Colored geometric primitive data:
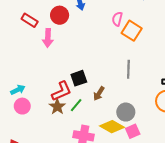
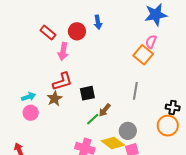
pink semicircle: (117, 19) -> (151, 42), moved
red L-shape: (62, 91) -> (62, 81), moved
green line: (76, 105) -> (93, 119), moved
brown star: (57, 107) -> (55, 99), moved

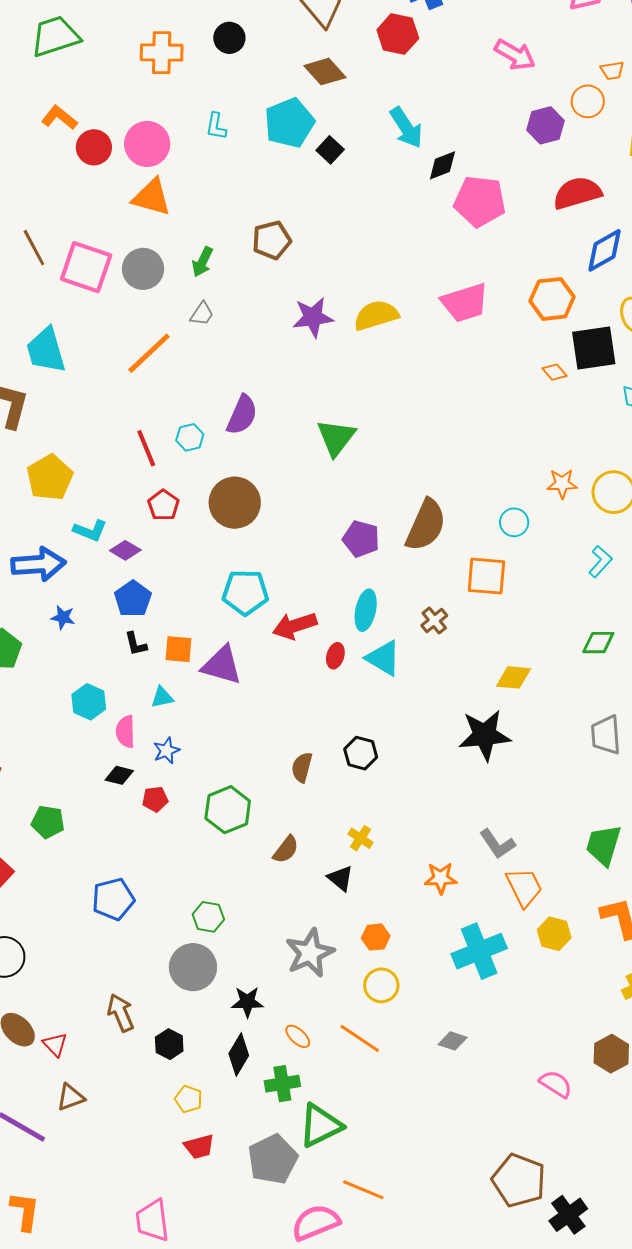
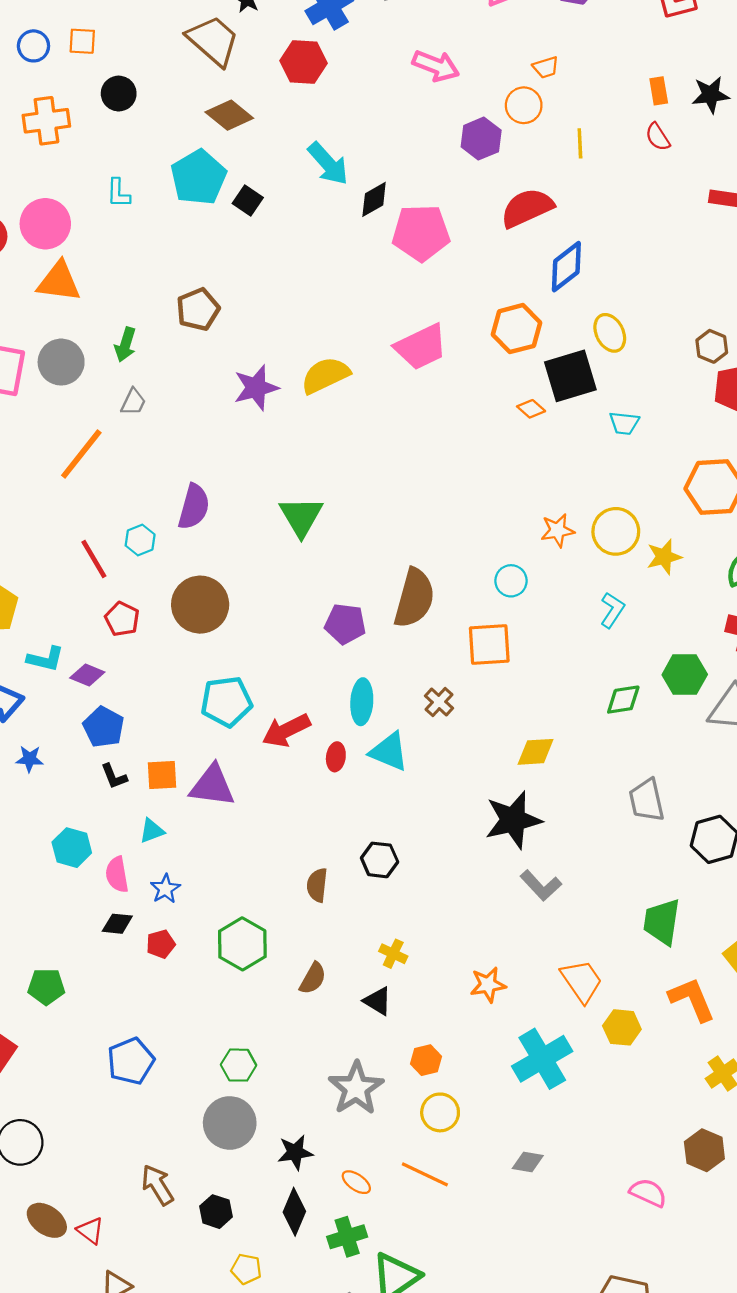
gray L-shape: (497, 844) -> (541, 886), moved

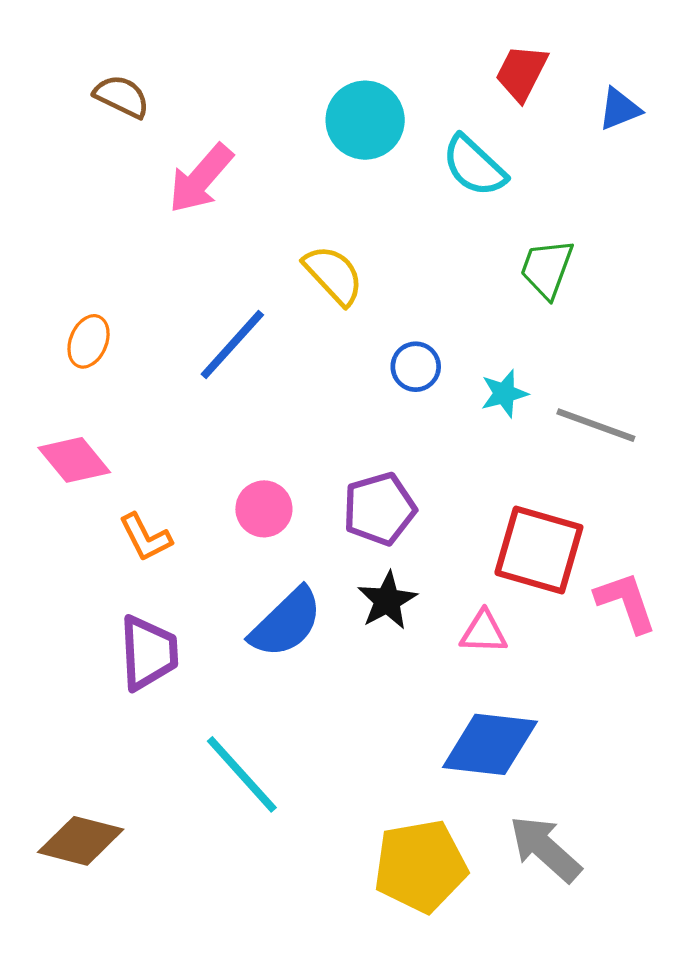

- Activity
Please return the records above exactly as written, dropping every picture.

- Answer to this task
pink semicircle: (117, 19) -> (151, 42), moved
red L-shape: (62, 91) -> (62, 81), moved
green line: (76, 105) -> (93, 119), moved
brown star: (57, 107) -> (55, 99), moved

gray L-shape: (497, 844) -> (541, 886), moved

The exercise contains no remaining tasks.